[Source data]

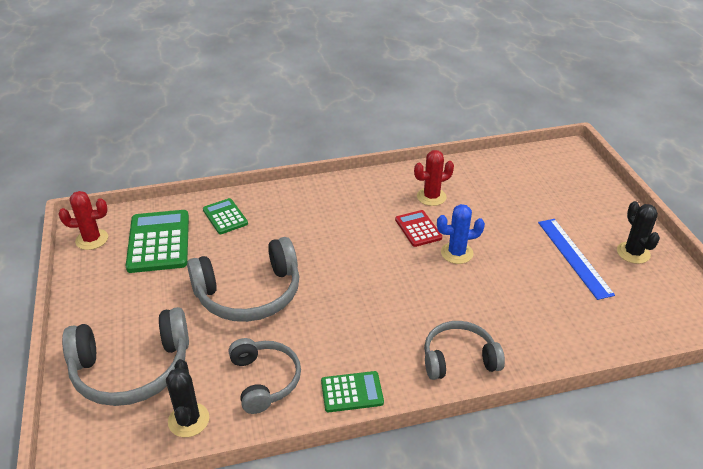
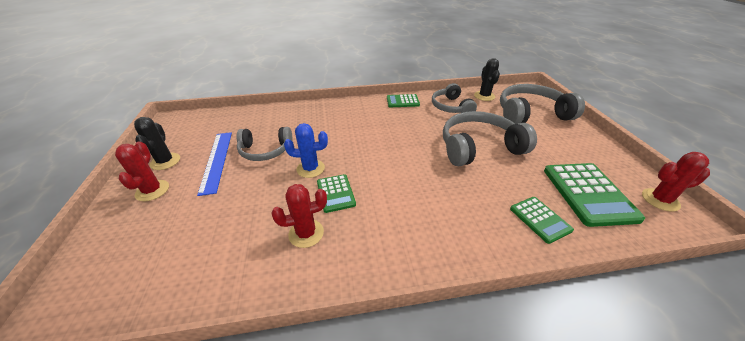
camera: 175 degrees left, 0 degrees up
(418, 229) = (335, 193): red calculator -> green calculator
(459, 358) = (340, 110): grey headphones -> grey headphones (265, 150)
(604, 222) = (152, 190): none -> red cactus

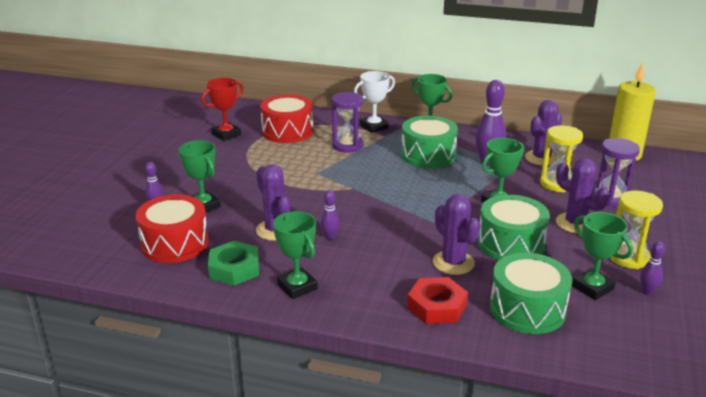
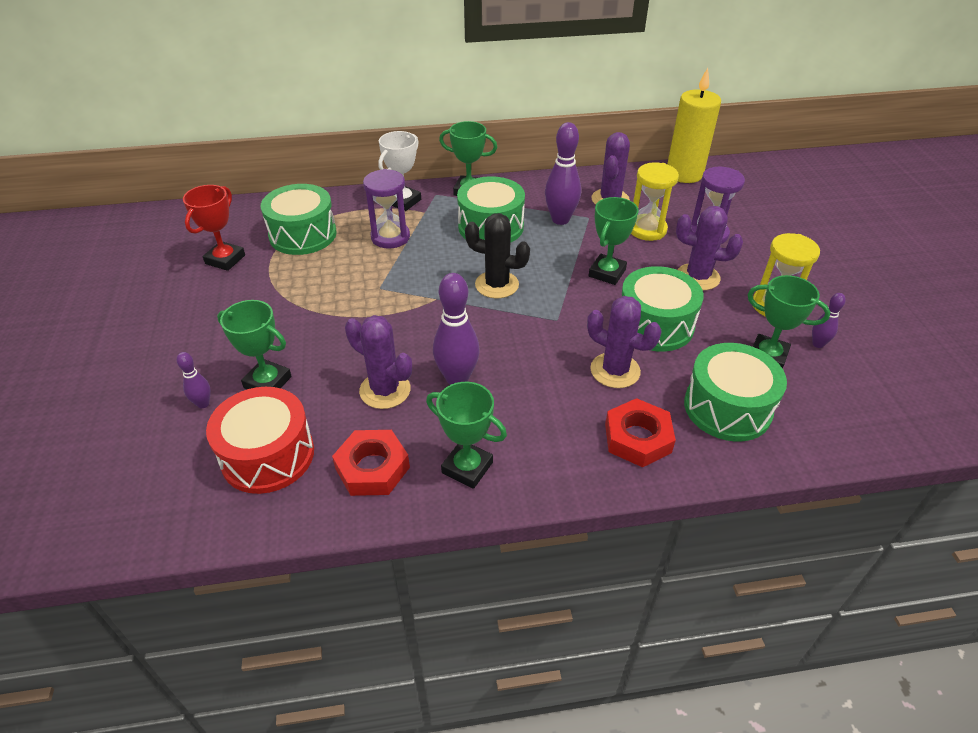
camera: 25 degrees left, 15 degrees up
(234, 269) = (372, 468): green nut -> red nut
(287, 131) = (303, 235): red drum -> green drum
(330, 237) = (457, 379): purple bowling pin -> purple bowling pin, size x1.92
(404, 190) = (497, 285): none -> black cactus

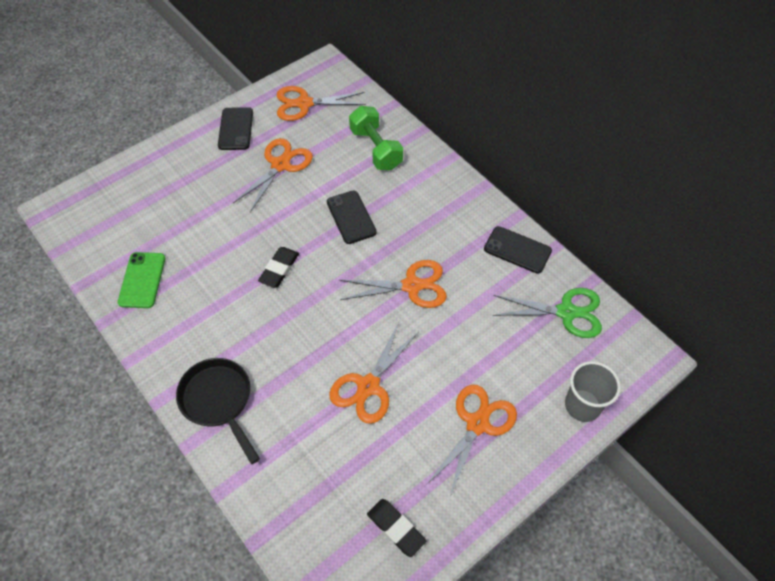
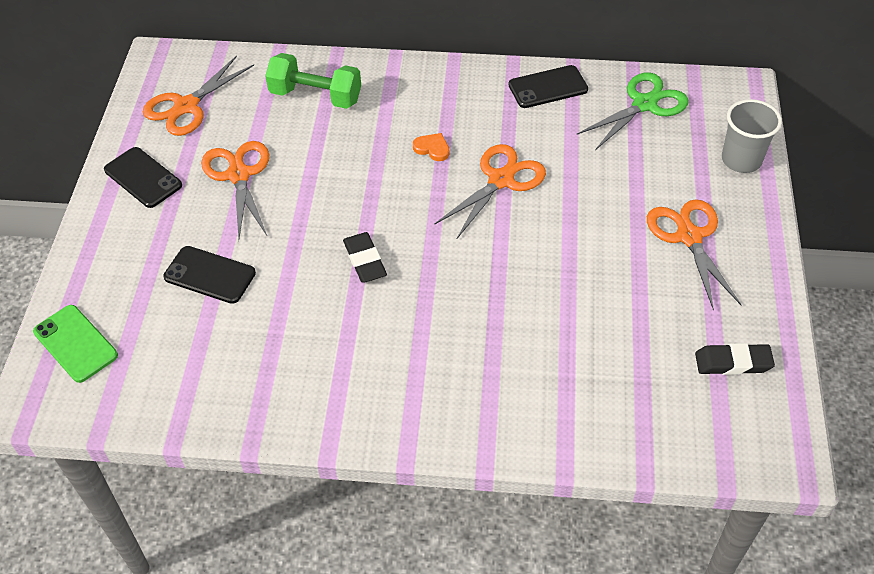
camera: 45 degrees left, 5 degrees down
(142, 280) = (238, 380): green phone -> green phone (75, 343)
(219, 401) = (462, 408): black pan -> none
(351, 217) = (372, 168): black phone -> black phone (210, 275)
(368, 386) = (572, 284): orange scissors -> none
(398, 233) = (432, 148): none -> orange heart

=== WORK ORDER ===
Output all the data, exactly, without images.

=== WRITTEN ANSWER ===
camera: 175 degrees left, 0 degrees up
(418, 229) = (335, 193): red calculator -> green calculator
(459, 358) = (340, 110): grey headphones -> grey headphones (265, 150)
(604, 222) = (152, 190): none -> red cactus

camera: 25 degrees left, 15 degrees up
(234, 269) = (372, 468): green nut -> red nut
(287, 131) = (303, 235): red drum -> green drum
(330, 237) = (457, 379): purple bowling pin -> purple bowling pin, size x1.92
(404, 190) = (497, 285): none -> black cactus

camera: 45 degrees left, 5 degrees down
(142, 280) = (238, 380): green phone -> green phone (75, 343)
(219, 401) = (462, 408): black pan -> none
(351, 217) = (372, 168): black phone -> black phone (210, 275)
(368, 386) = (572, 284): orange scissors -> none
(398, 233) = (432, 148): none -> orange heart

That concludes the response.